* _Requirement_: Beginning with the line where "none -> lime plate C10:H10 level 1" appears, restate each line word for word until the data ends. Pictures do not go in.

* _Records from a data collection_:
══════════════════════════════
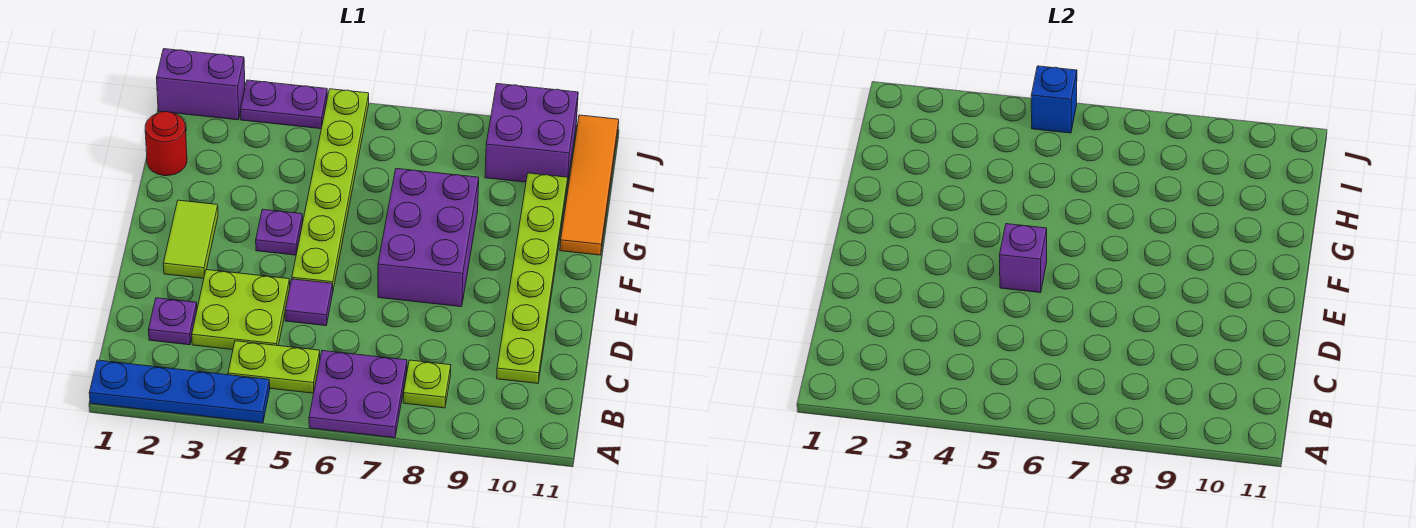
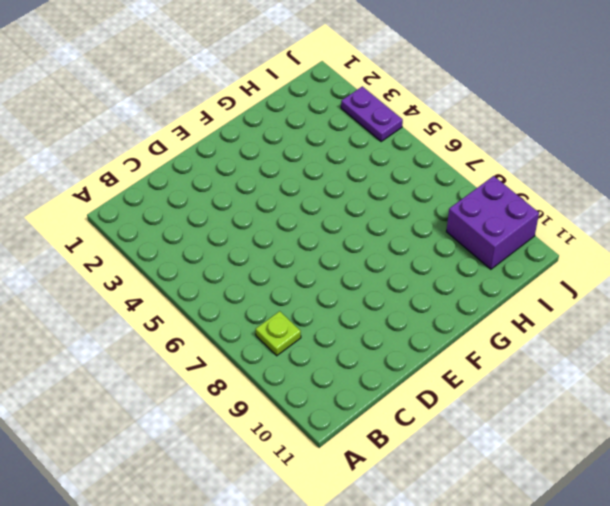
none -> blue plate A1:A4 level 1
none -> purple plate A6:B7 level 1
none -> lime plate B4:B5 level 1

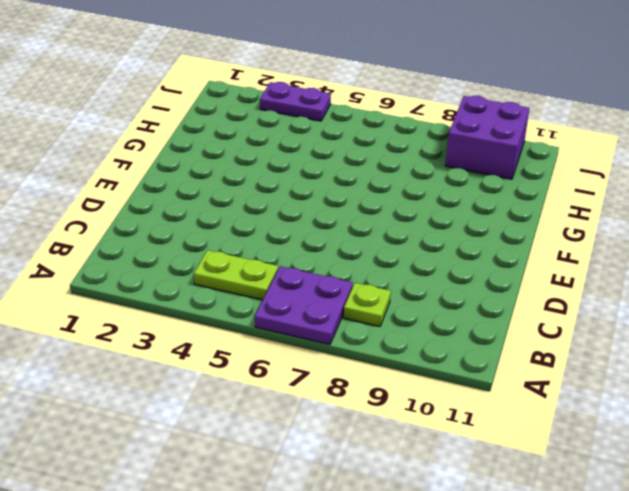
none -> blue plate A1:A4 level 1
none -> purple plate C2 level 1
none -> lime plate C3:D4 level 1

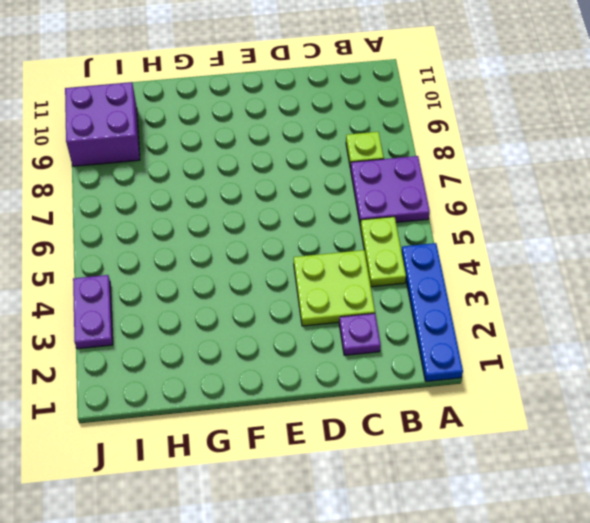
none -> lime plate C10:H10 level 1
none -> purple tile D5 level 1
none -> lime tile E2:F2 level 1

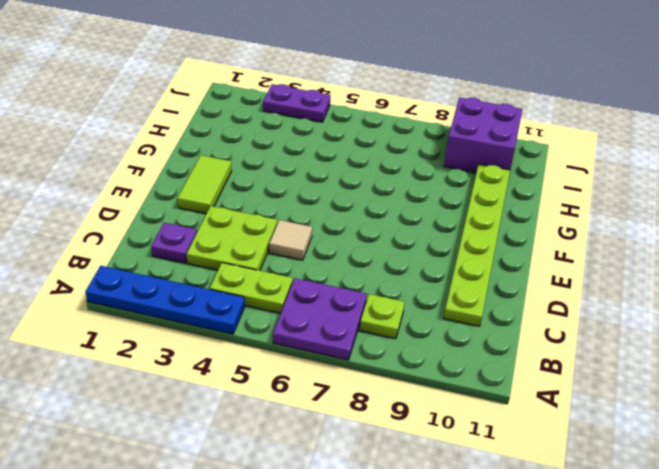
tan tile D5 level 1 -> purple tile D5 level 1
none -> lime plate E5:J5 level 1
none -> purple brick E7:G8 level 1
none -> purple plate F4 level 1

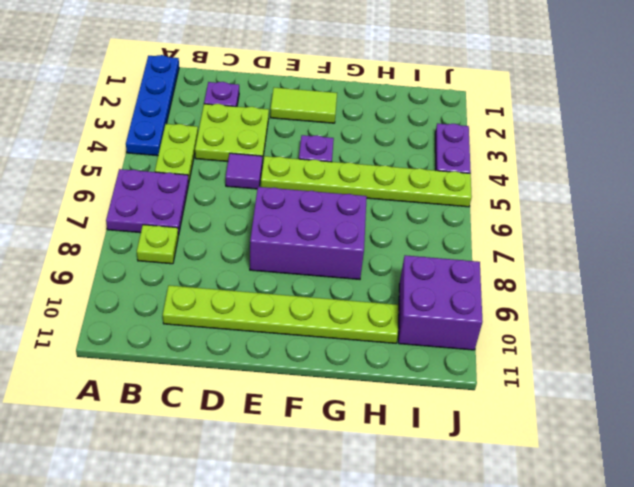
none -> orange tile G11:J11 level 1
none -> red round brick H1 level 1
none -> purple brick J1:J2 level 1

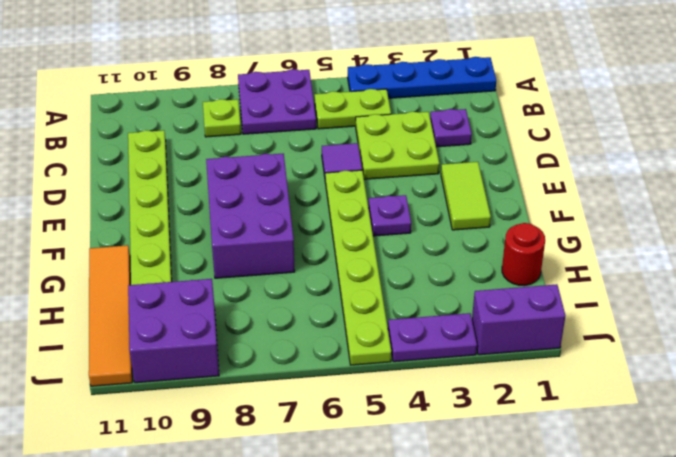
none -> purple brick E5 level 2
none -> blue brick J5 level 2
══════════════════════════════
* _Output for this task_:
none -> lime plate C10:H10 level 1
none -> purple tile D5 level 1
none -> lime tile E2:F2 level 1

tan tile D5 level 1 -> purple tile D5 level 1
none -> lime plate E5:J5 level 1
none -> purple brick E7:G8 level 1
none -> purple plate F4 level 1

none -> orange tile G11:J11 level 1
none -> red round brick H1 level 1
none -> purple brick J1:J2 level 1

none -> purple brick E5 level 2
none -> blue brick J5 level 2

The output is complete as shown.